*What needs to be done*: Strip out the pictures and output each remaining line of the data word for word.

*Data shown*:

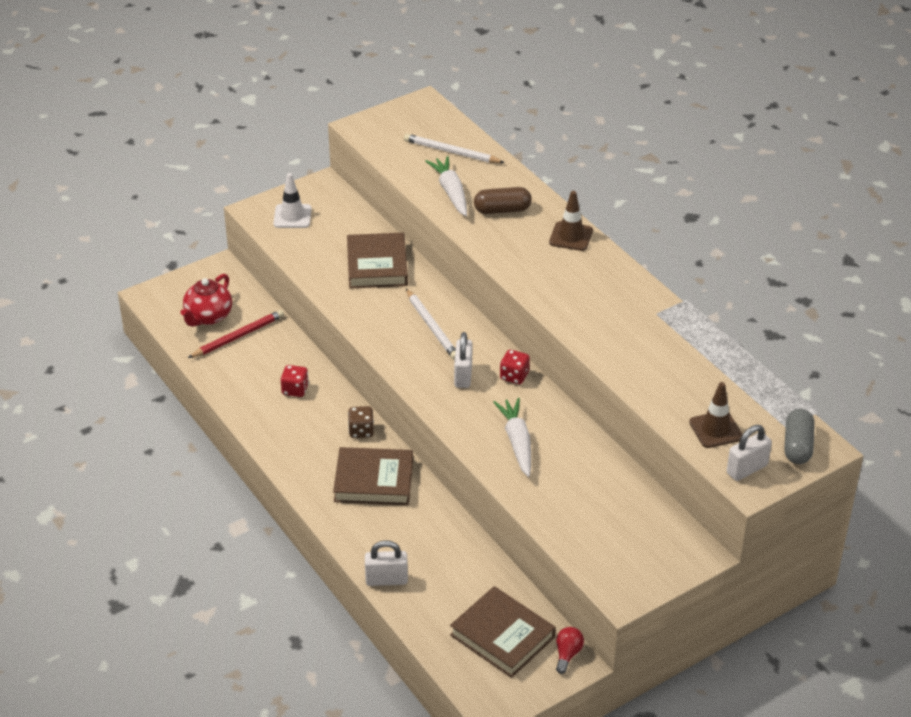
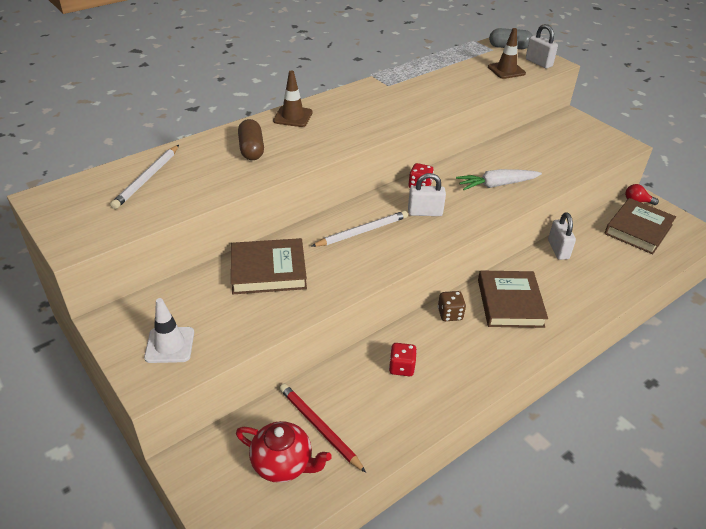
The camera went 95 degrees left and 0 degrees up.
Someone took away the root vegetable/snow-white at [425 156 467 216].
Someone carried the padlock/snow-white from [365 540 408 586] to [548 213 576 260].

*Solution below*:
The camera went 95 degrees left and 0 degrees up.
Someone took away the root vegetable/snow-white at [425 156 467 216].
Someone carried the padlock/snow-white from [365 540 408 586] to [548 213 576 260].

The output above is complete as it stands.